*REQUIRED ACTION*:
How many lines in the listing below contain the string "fork"? Say only the number.

*INFORMATION SUPPLIED*:
━━━━━━━━

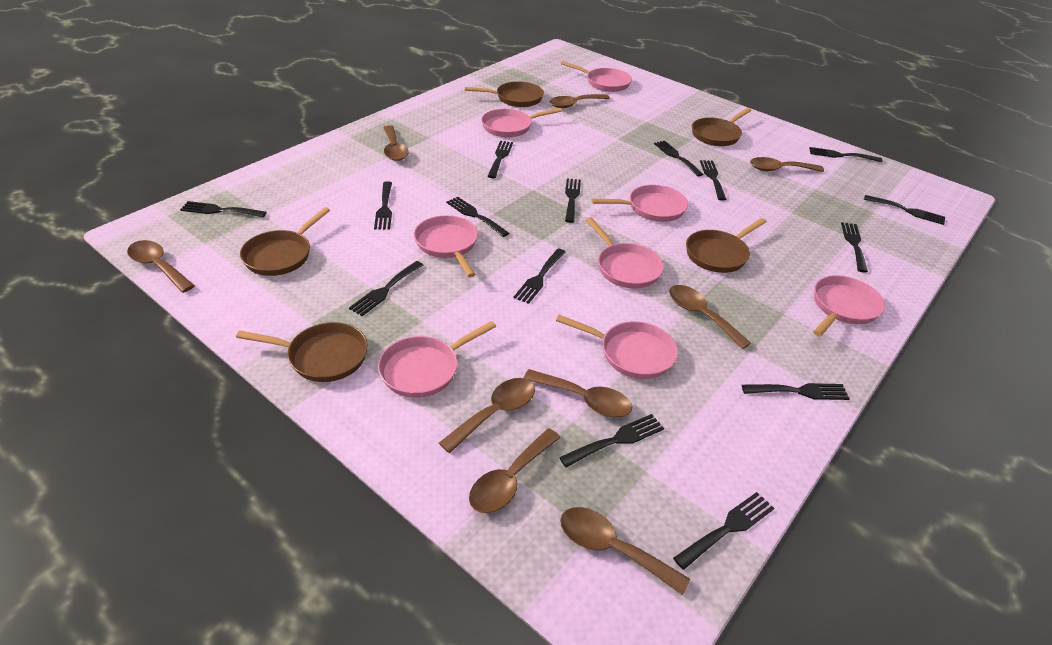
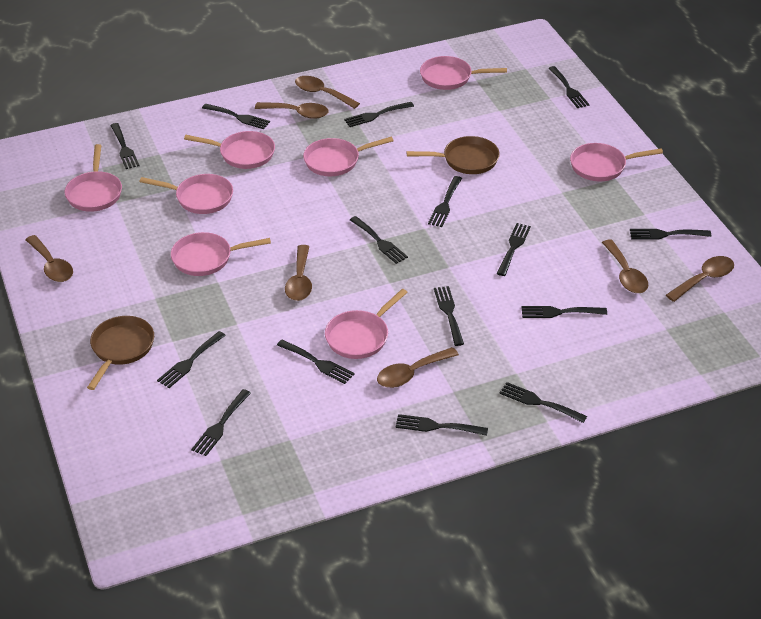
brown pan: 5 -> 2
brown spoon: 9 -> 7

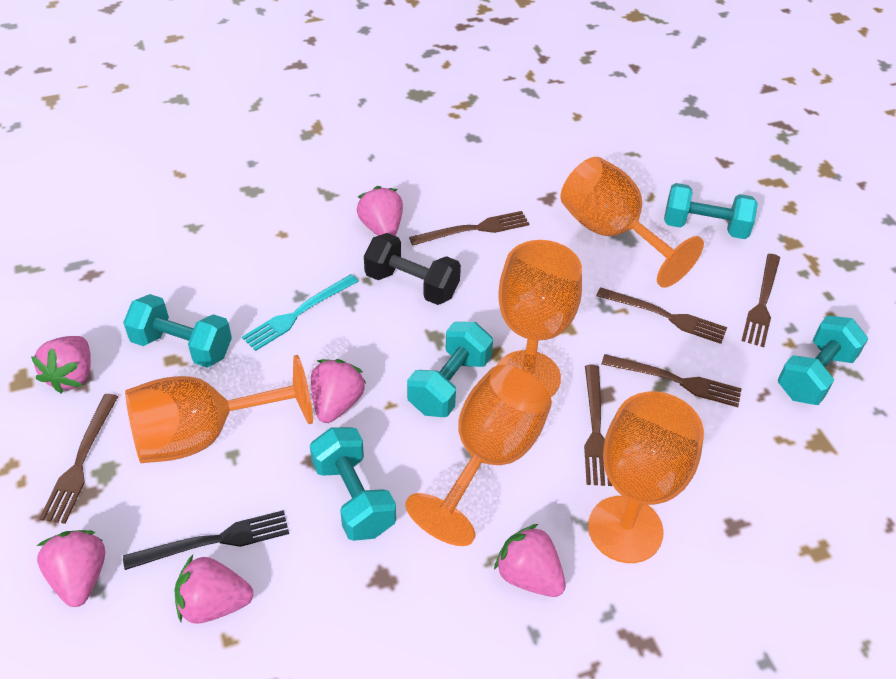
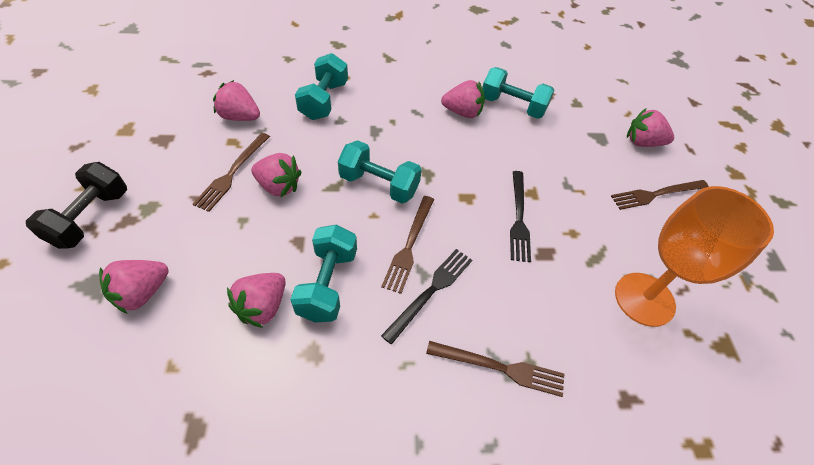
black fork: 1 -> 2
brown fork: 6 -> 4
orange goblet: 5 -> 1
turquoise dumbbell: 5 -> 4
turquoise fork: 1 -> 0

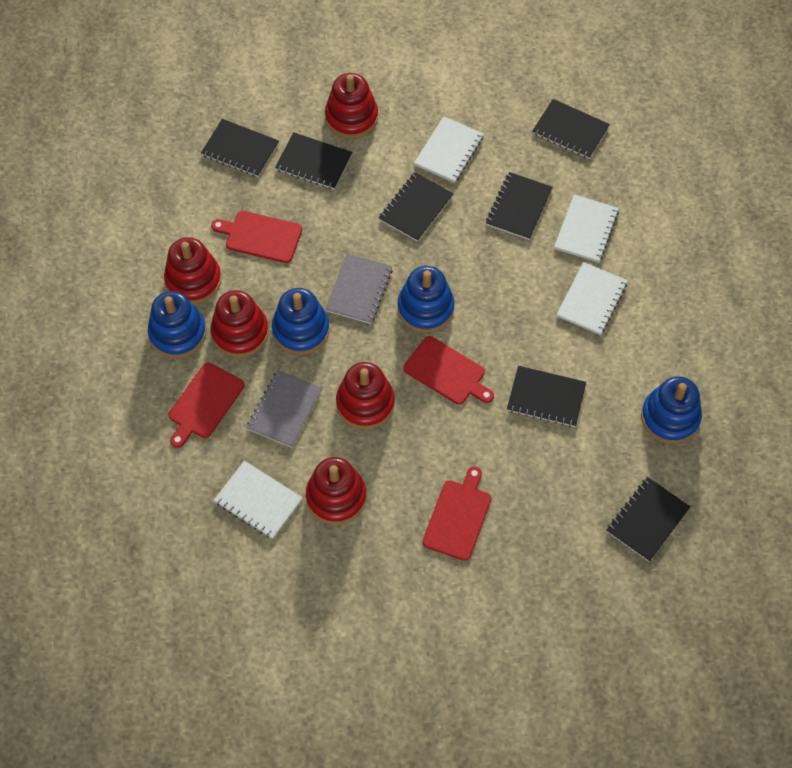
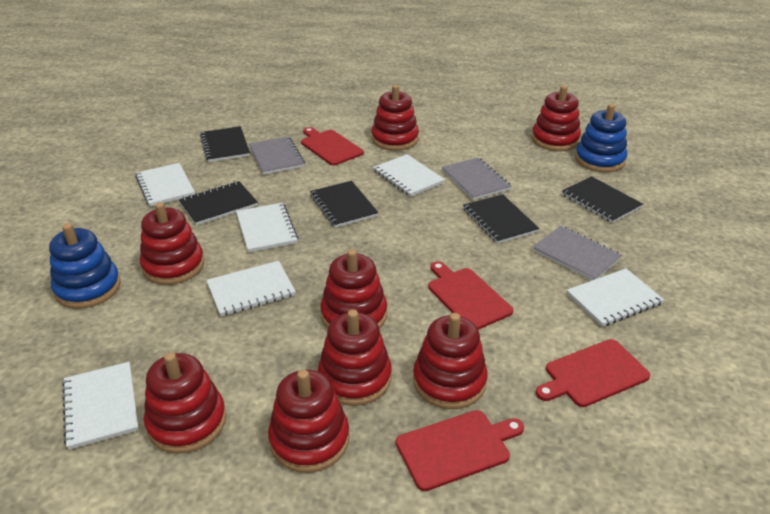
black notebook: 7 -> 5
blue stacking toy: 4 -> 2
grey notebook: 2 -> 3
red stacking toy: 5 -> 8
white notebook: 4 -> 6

━━━━━━━━

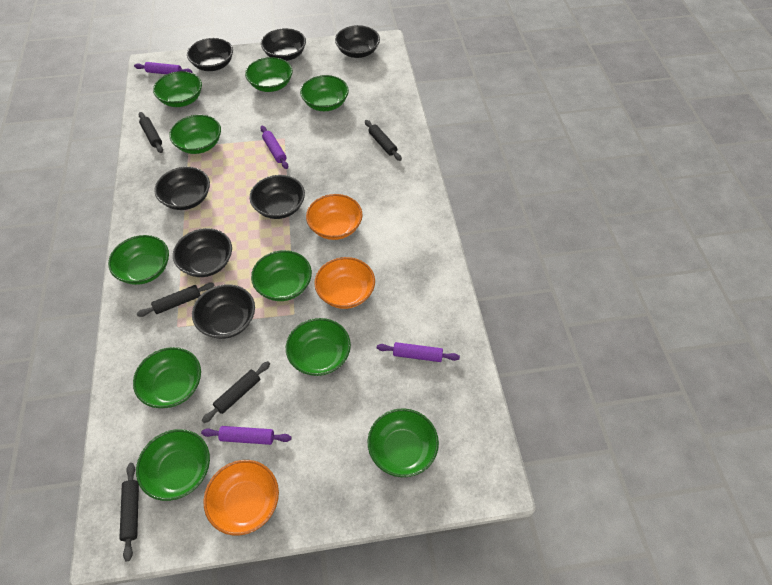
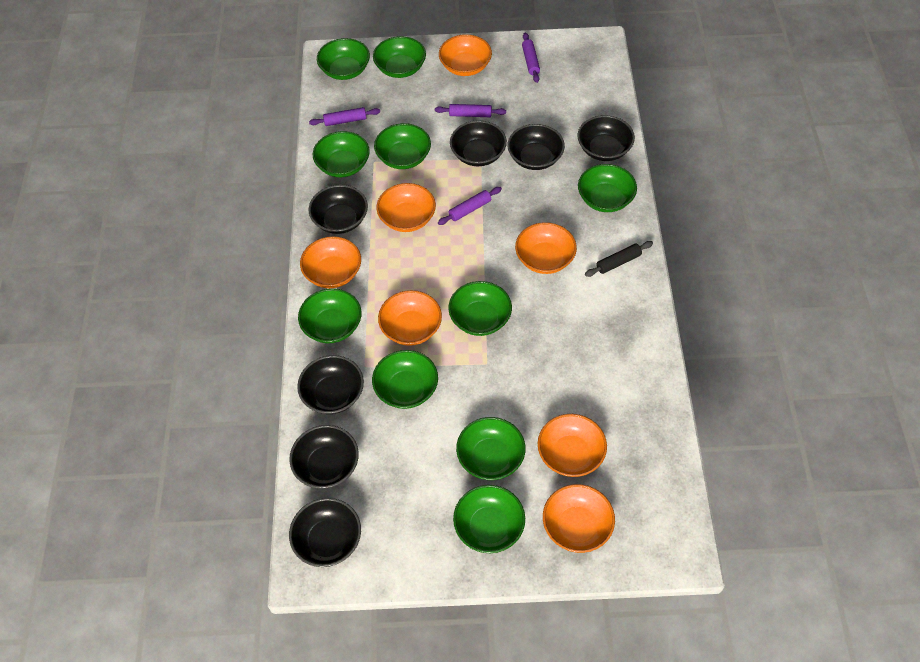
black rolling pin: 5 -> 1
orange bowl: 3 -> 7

━━━━━━━━

*SOLUTION FOR THIS TASK*:
3